Start of Exercise input

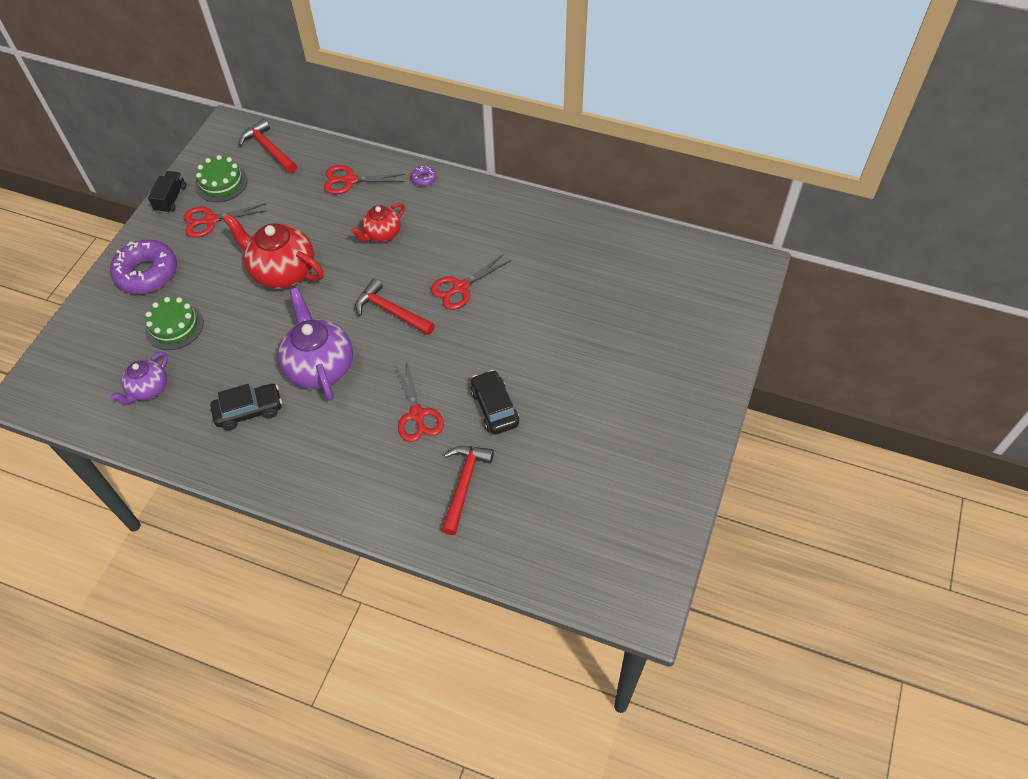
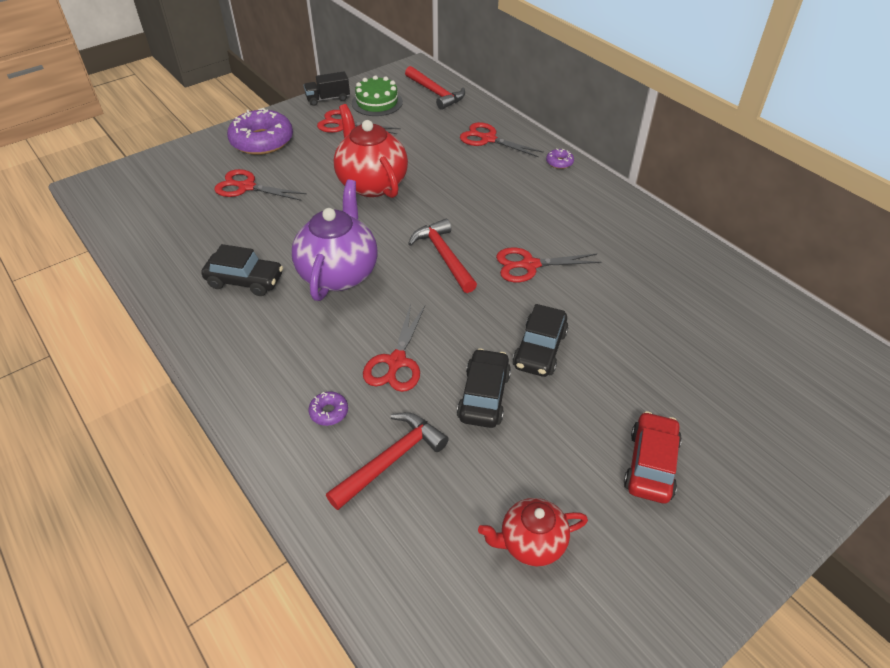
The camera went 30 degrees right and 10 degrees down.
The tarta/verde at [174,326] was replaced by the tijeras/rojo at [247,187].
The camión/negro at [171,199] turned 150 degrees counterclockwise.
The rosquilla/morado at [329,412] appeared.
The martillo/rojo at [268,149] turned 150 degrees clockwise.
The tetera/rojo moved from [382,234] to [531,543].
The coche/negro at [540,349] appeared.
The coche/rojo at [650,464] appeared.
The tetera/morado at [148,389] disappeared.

End of Exercise input

> [Work to be completed] Determine which lines above include the word "coche", and report those lines in full.

> [Problem solution]
The coche/negro at [540,349] appeared.
The coche/rojo at [650,464] appeared.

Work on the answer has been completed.